WHAT TO DO
Report, from the records below, every line where the word "bright" appears.

INFORMATION GIVEN
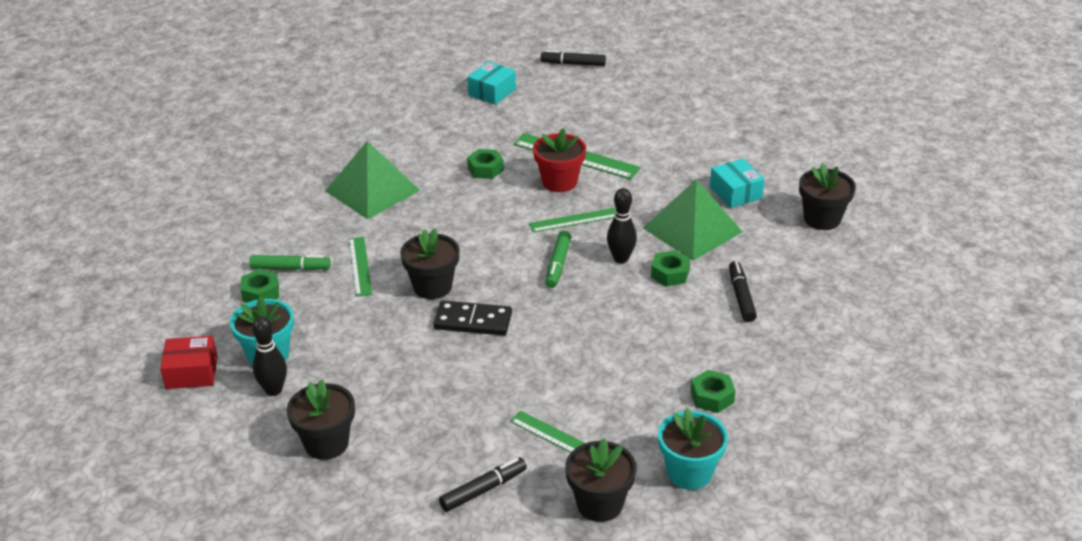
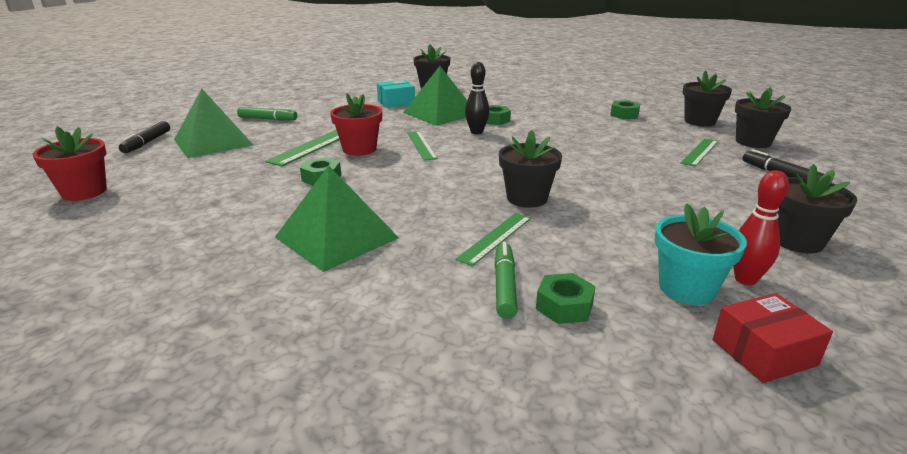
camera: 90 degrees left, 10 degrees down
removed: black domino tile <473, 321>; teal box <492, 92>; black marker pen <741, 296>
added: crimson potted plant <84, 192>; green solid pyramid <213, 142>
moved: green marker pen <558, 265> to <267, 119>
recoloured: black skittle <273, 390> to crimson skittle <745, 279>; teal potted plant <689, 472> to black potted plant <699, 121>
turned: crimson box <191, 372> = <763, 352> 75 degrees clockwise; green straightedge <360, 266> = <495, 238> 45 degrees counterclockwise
...
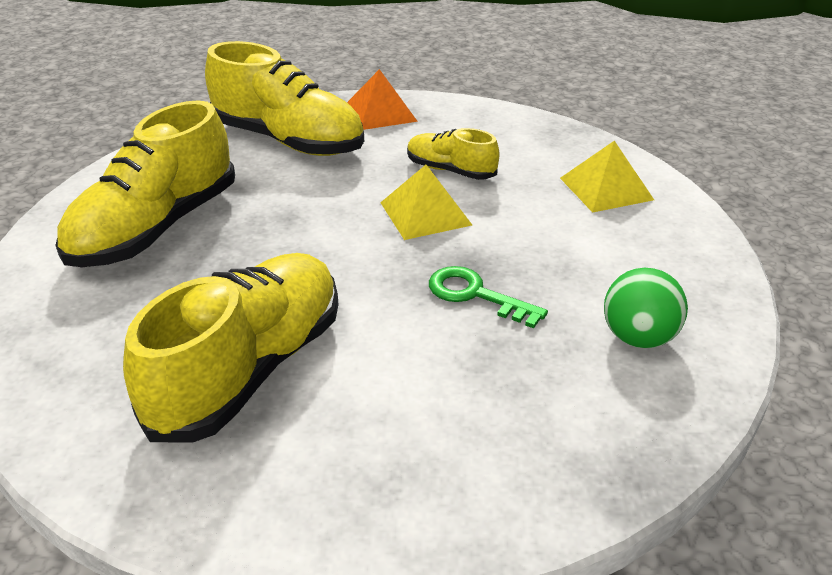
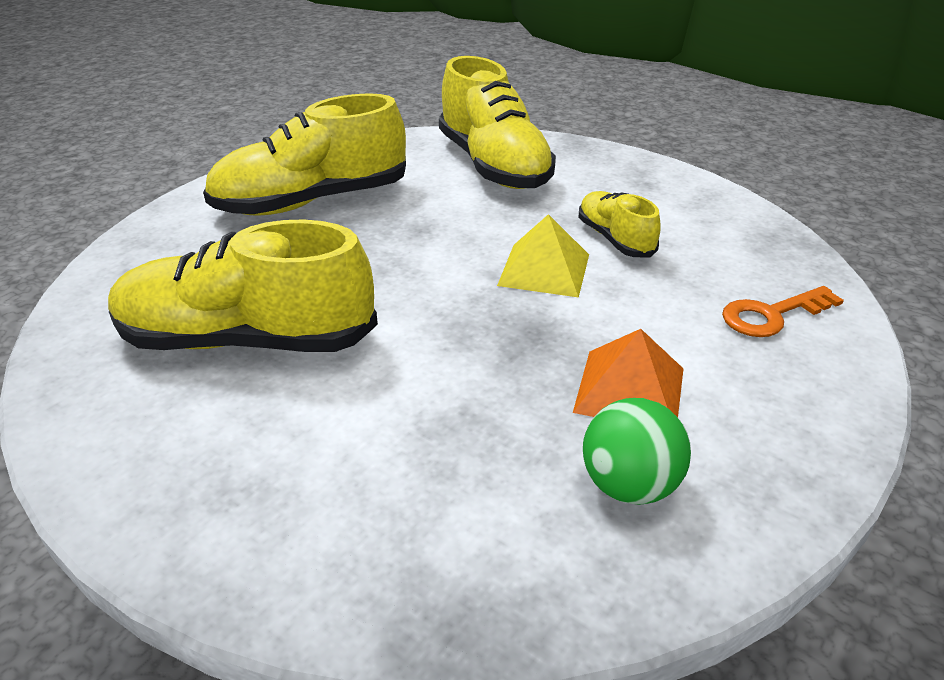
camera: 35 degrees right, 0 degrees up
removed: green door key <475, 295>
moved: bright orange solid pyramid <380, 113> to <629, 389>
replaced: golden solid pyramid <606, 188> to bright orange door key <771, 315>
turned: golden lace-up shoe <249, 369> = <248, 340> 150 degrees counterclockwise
==
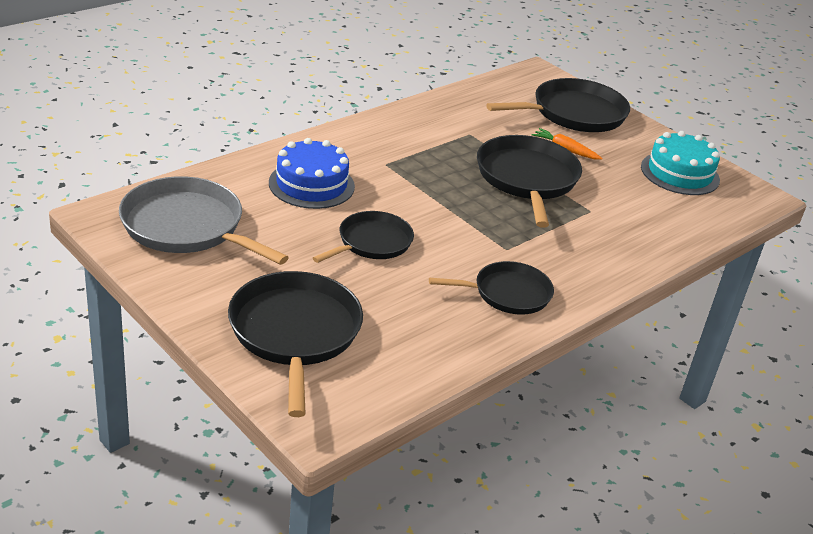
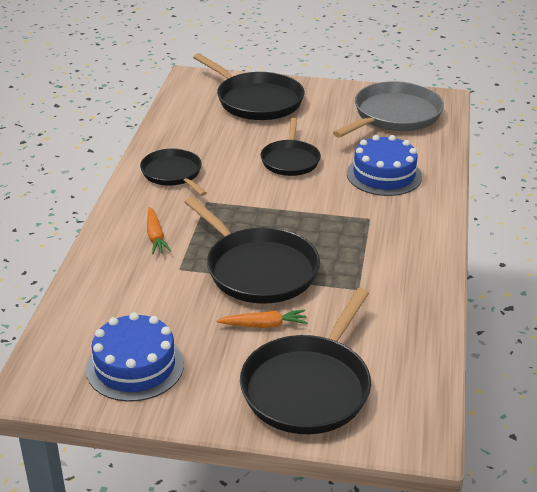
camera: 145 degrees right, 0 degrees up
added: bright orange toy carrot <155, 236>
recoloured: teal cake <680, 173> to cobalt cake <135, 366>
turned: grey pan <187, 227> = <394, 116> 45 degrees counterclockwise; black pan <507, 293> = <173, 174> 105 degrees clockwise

RESPONSE TO THIS EXERCISE
moved: bright orange solid pyramid <380, 113> to <629, 389>
replaced: golden solid pyramid <606, 188> to bright orange door key <771, 315>
added: bright orange toy carrot <155, 236>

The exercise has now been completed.